══ Study material ══

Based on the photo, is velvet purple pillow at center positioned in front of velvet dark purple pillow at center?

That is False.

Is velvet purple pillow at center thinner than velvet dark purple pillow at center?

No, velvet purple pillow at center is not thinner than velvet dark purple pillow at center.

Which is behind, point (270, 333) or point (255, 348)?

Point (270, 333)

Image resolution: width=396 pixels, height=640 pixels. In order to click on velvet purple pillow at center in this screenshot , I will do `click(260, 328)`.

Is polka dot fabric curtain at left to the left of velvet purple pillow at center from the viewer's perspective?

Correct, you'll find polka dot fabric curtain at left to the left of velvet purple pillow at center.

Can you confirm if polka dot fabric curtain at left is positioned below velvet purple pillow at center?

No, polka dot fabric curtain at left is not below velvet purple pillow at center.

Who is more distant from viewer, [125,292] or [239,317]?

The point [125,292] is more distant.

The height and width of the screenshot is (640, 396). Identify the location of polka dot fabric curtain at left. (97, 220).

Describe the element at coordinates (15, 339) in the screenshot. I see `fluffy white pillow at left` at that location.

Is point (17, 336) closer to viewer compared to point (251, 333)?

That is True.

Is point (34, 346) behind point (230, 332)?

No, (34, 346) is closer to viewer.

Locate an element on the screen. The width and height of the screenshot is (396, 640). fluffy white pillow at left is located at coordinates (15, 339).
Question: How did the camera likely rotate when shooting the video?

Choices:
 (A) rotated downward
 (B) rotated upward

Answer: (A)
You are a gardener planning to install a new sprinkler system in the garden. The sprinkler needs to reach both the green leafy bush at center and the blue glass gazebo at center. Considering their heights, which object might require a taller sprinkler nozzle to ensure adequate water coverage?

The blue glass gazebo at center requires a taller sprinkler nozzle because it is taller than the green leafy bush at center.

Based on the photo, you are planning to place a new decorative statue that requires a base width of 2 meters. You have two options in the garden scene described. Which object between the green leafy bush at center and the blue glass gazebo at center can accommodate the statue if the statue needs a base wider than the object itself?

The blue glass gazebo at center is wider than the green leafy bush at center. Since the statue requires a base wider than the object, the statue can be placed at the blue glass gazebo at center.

═══
══ Study material ══

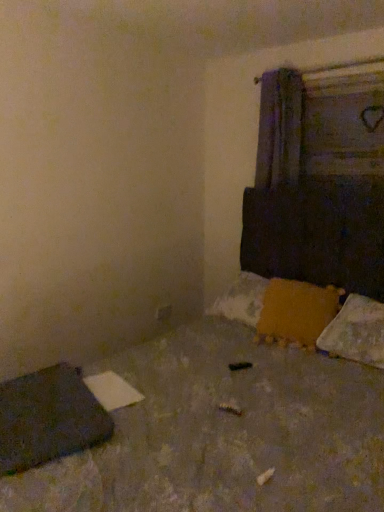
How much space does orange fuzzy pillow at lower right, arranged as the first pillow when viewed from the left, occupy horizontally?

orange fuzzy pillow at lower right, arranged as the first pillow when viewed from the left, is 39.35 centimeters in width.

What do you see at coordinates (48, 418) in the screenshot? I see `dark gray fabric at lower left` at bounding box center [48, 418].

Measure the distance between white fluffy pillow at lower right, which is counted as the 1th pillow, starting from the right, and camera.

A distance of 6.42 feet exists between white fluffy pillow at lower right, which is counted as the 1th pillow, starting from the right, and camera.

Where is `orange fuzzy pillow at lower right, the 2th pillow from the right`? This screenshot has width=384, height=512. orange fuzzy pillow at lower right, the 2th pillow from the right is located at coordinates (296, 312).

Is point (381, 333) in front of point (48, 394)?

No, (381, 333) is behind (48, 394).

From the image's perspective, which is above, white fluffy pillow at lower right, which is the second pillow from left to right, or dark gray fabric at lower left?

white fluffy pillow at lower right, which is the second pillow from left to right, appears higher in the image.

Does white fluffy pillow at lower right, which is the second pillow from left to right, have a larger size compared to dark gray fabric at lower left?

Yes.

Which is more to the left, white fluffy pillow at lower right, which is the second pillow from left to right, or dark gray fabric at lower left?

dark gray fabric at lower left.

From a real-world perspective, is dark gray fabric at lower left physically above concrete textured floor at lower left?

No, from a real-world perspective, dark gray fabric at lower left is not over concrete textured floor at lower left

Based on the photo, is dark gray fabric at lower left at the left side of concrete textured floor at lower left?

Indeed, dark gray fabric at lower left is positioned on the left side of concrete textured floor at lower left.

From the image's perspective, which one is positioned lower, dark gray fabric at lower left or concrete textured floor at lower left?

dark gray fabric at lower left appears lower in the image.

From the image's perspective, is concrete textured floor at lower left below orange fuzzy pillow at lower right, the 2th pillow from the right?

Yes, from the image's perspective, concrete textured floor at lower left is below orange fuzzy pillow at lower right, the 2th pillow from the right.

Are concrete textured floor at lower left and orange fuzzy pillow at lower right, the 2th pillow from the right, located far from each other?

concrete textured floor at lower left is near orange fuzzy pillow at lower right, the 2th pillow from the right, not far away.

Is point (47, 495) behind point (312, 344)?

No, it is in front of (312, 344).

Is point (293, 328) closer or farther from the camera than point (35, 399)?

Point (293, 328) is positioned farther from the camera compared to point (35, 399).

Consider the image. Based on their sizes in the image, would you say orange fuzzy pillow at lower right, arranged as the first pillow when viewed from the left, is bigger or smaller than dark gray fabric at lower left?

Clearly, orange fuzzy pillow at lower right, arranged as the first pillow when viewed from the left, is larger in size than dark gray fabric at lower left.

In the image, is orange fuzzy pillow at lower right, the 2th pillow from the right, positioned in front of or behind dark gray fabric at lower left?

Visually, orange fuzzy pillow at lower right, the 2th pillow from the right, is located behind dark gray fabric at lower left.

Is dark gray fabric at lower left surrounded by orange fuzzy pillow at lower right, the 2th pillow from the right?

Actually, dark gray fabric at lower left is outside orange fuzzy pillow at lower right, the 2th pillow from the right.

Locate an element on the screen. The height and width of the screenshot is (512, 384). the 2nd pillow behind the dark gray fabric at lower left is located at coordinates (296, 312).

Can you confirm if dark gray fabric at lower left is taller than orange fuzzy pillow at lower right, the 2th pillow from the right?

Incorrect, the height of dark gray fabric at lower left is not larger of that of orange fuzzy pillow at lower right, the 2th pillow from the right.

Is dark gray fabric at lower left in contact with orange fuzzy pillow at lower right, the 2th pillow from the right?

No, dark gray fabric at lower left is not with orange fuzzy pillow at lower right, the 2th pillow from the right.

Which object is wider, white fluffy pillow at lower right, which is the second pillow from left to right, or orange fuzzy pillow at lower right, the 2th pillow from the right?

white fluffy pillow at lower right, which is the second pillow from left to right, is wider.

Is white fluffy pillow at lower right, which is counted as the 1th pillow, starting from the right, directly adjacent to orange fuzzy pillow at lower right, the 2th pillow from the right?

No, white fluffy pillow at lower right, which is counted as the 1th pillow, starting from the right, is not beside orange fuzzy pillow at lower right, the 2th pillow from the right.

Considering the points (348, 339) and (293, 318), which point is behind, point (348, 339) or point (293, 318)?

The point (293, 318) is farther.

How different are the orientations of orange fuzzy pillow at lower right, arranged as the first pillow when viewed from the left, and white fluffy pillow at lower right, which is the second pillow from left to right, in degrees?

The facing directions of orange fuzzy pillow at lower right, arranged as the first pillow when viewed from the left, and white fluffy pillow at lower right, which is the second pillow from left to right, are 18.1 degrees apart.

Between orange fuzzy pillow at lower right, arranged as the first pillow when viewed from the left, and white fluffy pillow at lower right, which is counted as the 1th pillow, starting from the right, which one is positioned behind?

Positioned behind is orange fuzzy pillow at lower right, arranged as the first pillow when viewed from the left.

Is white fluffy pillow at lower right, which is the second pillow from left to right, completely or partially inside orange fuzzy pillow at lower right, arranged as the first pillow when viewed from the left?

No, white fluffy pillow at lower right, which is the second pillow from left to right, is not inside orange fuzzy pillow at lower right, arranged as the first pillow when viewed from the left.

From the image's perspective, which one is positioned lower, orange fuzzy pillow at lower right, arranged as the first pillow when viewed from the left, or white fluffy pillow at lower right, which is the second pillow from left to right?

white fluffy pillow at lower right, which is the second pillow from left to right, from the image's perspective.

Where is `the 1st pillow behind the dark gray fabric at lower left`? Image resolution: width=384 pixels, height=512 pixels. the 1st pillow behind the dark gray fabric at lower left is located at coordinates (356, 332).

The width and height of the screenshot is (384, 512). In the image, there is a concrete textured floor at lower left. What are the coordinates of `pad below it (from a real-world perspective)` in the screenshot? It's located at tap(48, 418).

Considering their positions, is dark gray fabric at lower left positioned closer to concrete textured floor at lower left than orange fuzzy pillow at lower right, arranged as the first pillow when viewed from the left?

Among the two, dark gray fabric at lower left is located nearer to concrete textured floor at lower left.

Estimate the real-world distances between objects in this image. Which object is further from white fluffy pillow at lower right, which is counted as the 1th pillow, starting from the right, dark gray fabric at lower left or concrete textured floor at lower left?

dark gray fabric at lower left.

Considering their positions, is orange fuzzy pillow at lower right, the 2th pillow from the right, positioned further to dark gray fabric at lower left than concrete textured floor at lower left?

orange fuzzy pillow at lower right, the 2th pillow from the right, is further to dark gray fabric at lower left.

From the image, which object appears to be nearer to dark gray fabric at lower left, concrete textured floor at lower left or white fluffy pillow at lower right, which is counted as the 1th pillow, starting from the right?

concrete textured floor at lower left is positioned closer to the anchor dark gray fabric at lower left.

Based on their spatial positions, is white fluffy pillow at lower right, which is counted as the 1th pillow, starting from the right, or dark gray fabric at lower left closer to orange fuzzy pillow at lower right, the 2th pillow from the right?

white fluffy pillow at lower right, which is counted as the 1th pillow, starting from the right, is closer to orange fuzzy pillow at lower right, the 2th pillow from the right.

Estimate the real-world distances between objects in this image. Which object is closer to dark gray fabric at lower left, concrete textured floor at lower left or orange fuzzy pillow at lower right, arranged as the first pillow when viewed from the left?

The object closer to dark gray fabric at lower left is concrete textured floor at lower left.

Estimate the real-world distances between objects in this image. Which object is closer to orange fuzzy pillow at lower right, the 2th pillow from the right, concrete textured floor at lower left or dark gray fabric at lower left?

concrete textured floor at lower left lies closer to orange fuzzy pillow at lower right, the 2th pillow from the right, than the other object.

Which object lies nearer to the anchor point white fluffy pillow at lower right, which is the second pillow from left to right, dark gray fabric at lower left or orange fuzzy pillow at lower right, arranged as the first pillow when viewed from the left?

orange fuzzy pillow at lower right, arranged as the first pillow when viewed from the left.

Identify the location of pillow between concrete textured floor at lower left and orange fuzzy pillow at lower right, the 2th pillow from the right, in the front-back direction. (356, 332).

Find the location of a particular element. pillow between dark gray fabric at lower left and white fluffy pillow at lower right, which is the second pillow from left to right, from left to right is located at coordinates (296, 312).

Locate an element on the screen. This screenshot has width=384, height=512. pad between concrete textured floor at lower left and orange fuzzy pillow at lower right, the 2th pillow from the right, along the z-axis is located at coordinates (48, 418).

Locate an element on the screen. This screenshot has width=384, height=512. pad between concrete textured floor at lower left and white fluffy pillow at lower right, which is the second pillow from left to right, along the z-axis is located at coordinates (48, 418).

═══

## Activity
Count how many lines in the collected data contain the string "above". Reply with the number only.

## Answer to this problem
2